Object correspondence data
= = =
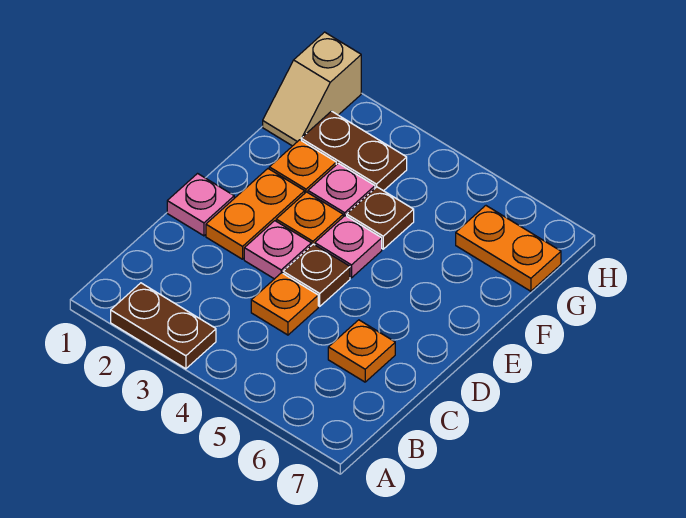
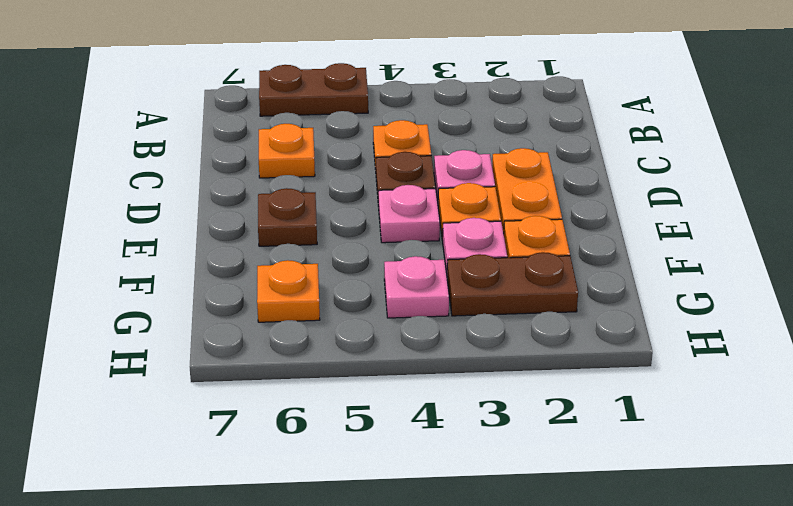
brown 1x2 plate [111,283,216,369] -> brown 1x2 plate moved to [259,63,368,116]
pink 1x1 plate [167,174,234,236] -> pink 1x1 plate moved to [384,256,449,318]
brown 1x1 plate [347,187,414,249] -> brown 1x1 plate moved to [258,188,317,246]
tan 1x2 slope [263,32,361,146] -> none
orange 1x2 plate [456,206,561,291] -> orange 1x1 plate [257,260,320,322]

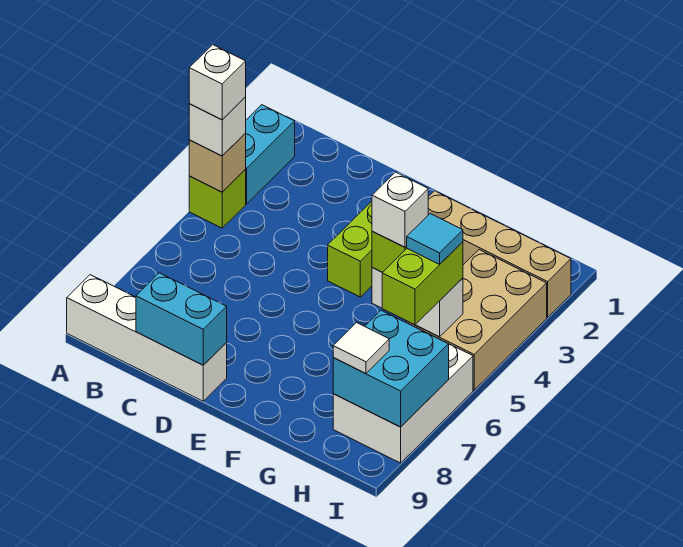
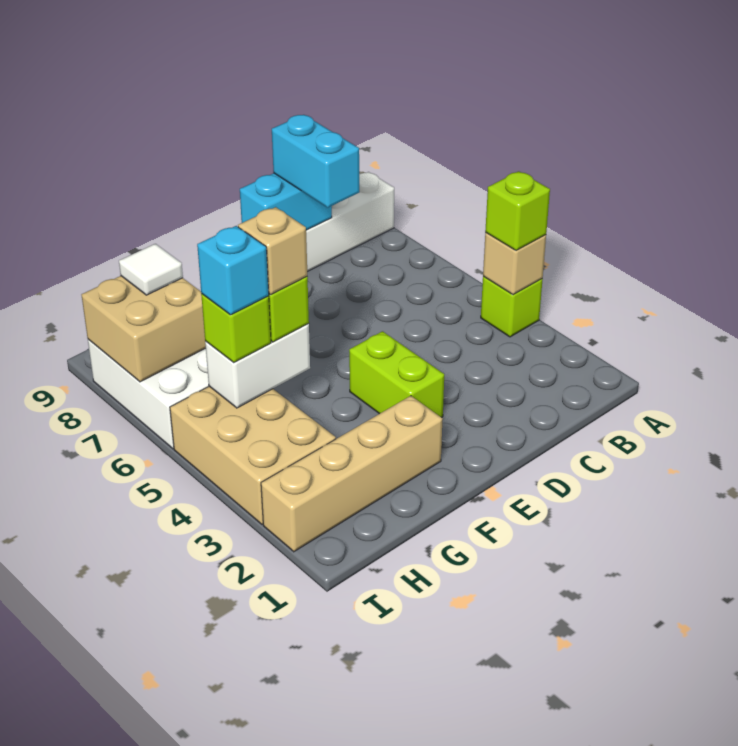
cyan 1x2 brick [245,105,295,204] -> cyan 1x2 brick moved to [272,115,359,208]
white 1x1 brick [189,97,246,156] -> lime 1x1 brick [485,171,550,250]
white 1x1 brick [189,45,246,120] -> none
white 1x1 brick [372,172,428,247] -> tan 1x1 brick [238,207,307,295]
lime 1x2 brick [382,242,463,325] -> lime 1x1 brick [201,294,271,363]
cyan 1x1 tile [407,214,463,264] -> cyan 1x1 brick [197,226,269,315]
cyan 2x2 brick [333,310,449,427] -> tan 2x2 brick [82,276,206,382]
= = =
Your answer should be each line of the data that contains the word "brown", copied as it stands.

brown 1x2 plate [111,283,216,369] -> brown 1x2 plate moved to [259,63,368,116]
brown 1x1 plate [347,187,414,249] -> brown 1x1 plate moved to [258,188,317,246]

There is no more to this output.